┌──

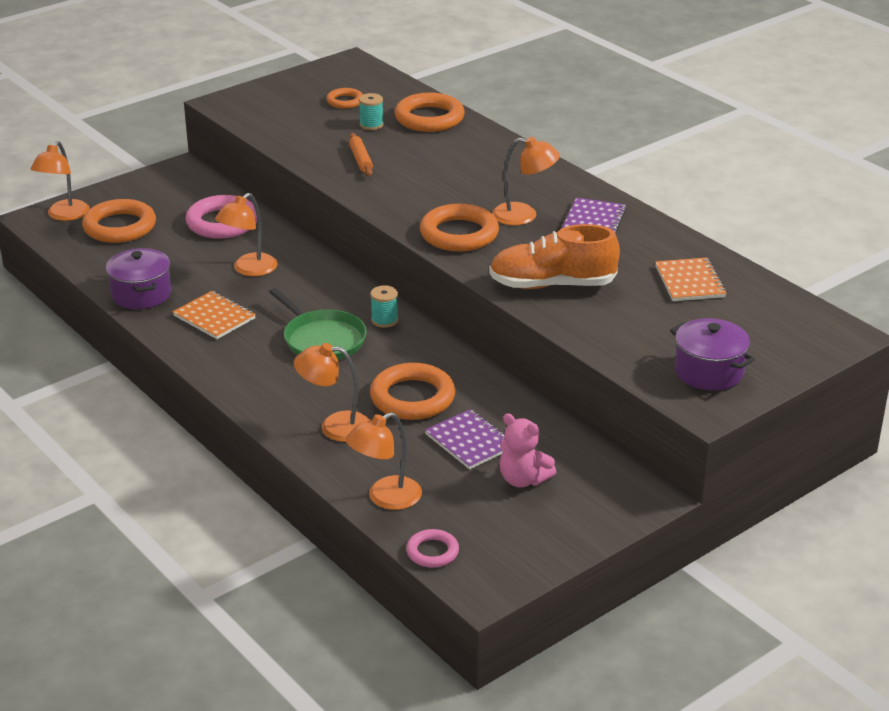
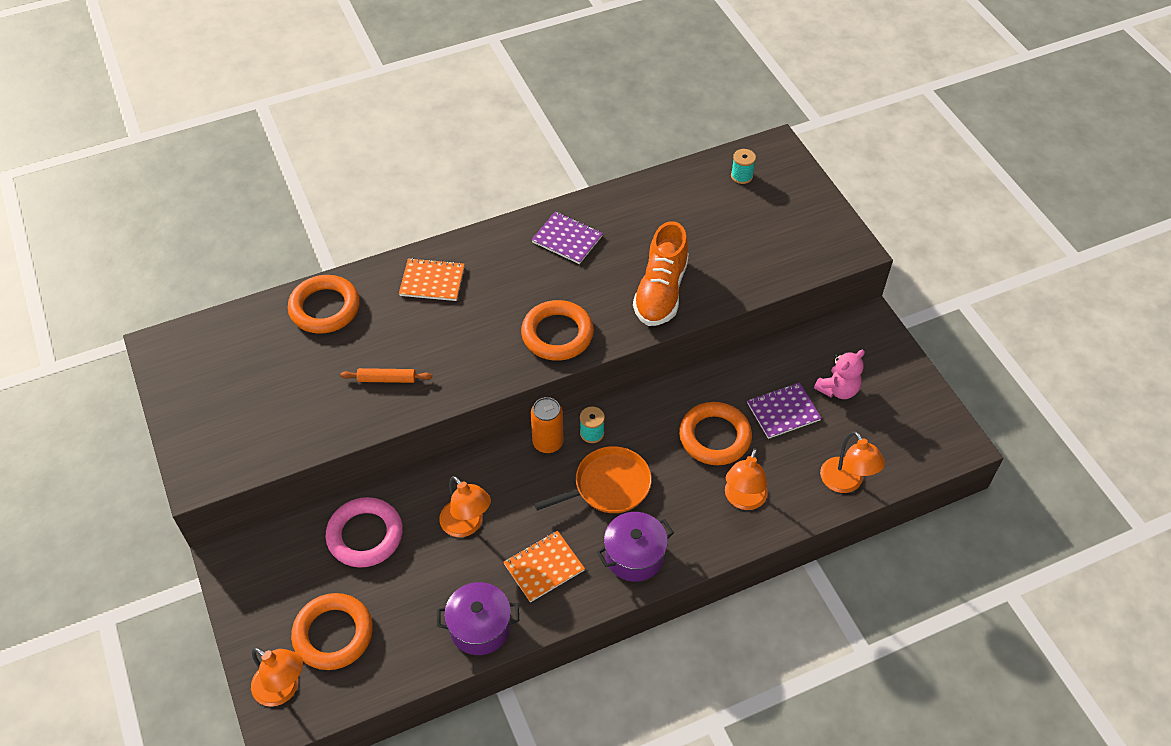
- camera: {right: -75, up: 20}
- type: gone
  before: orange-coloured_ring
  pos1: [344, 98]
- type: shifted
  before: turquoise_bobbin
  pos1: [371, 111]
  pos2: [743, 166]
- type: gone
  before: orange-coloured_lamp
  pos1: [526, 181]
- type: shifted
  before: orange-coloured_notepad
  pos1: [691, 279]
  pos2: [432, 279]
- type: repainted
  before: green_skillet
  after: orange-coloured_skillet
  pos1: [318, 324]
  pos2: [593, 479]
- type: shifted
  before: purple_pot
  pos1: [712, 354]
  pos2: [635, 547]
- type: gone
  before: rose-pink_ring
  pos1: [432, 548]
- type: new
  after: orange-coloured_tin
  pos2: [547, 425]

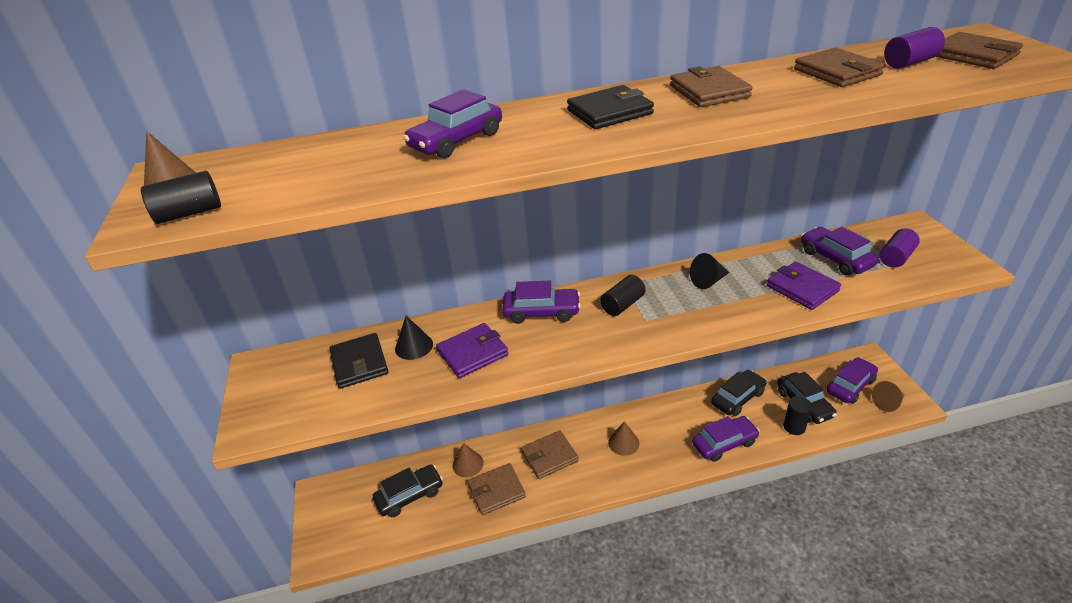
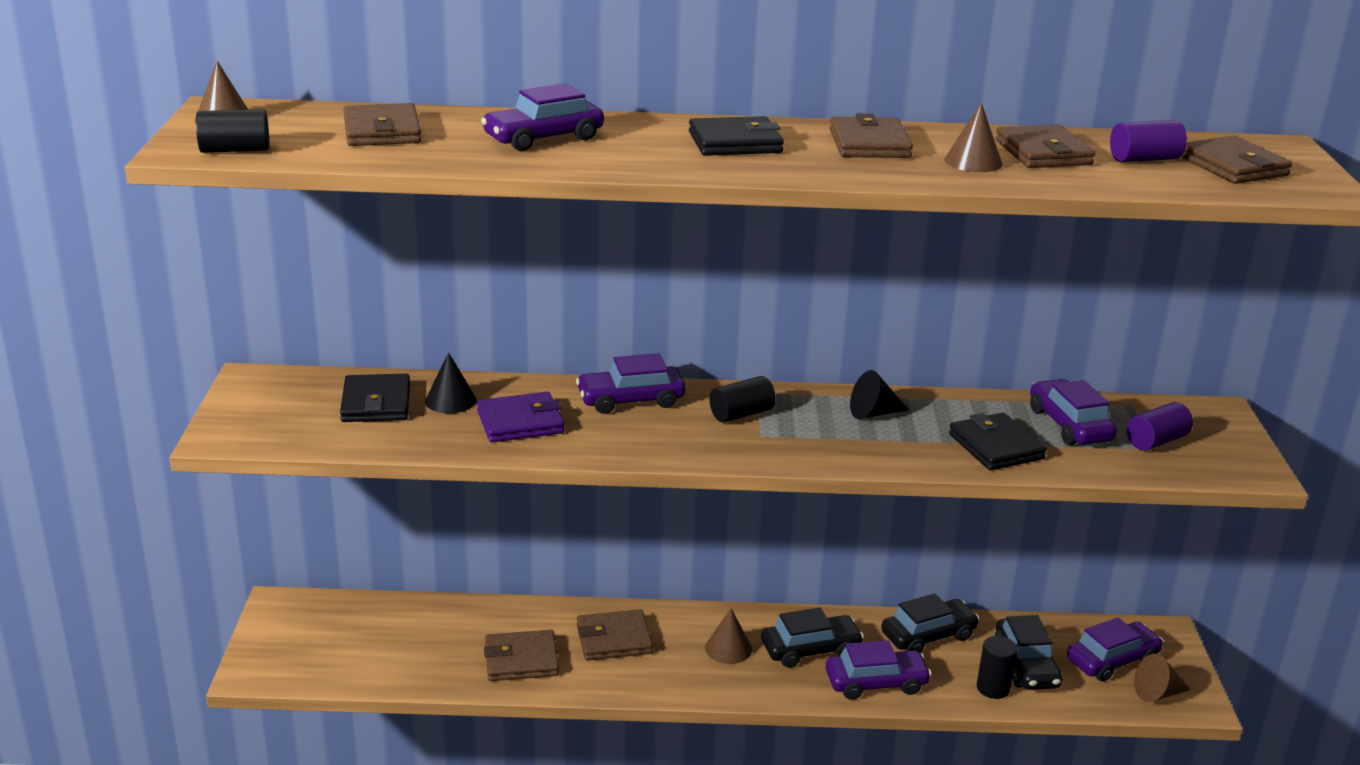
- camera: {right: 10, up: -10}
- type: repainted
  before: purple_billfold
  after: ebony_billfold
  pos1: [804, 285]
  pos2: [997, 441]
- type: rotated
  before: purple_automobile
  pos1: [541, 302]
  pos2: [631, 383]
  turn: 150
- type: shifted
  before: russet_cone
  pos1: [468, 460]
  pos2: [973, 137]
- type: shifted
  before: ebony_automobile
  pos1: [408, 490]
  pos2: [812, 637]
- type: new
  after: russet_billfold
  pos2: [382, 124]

└──

### Exercise brief
Report, for the data above, every line in which the string "orange" appears.

### Finished task
  before: orange-coloured_ring
  before: orange-coloured_lamp
  before: orange-coloured_notepad
  after: orange-coloured_skillet
  after: orange-coloured_tin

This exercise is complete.